EXERCISE GOAL: Only the line with "(591, 255) = (420, 440): green boat -> none" and the lines after it, through the end of the material, belong in the answer; repeat them exactly.

INFORMATION SHOWN:

■ ■ ■

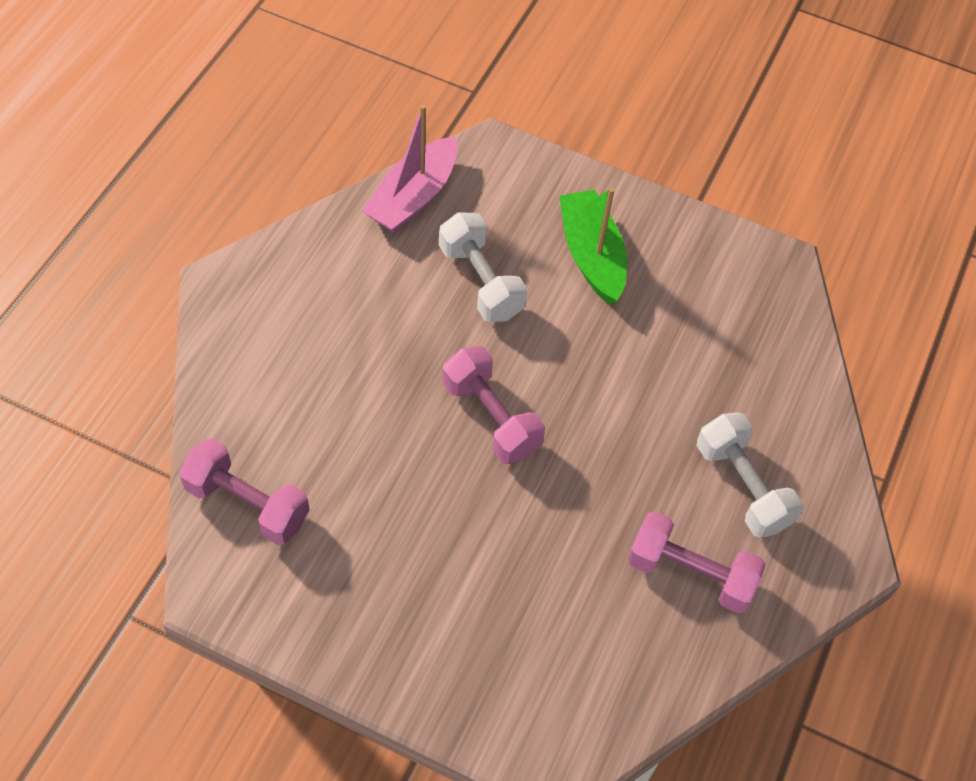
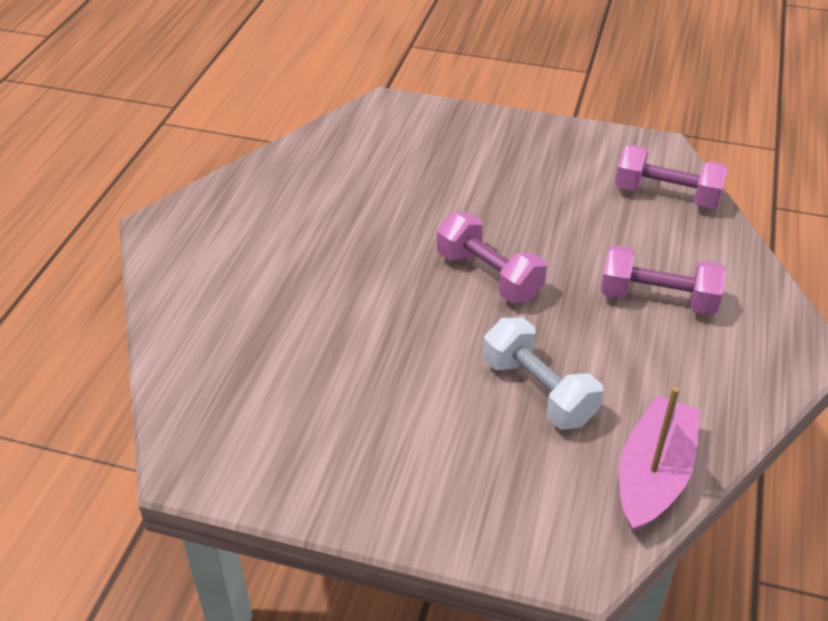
camera: 175 degrees right, 15 degrees down
(591, 255) = (420, 440): green boat -> none
(690, 573) = (297, 200): pink dumbbell -> pink dumbbell (657, 299)
(742, 486) = (250, 258): white dumbbell -> none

■ ■ ■

SOLVED EXERCISE:
(591, 255) = (420, 440): green boat -> none
(690, 573) = (297, 200): pink dumbbell -> pink dumbbell (657, 299)
(742, 486) = (250, 258): white dumbbell -> none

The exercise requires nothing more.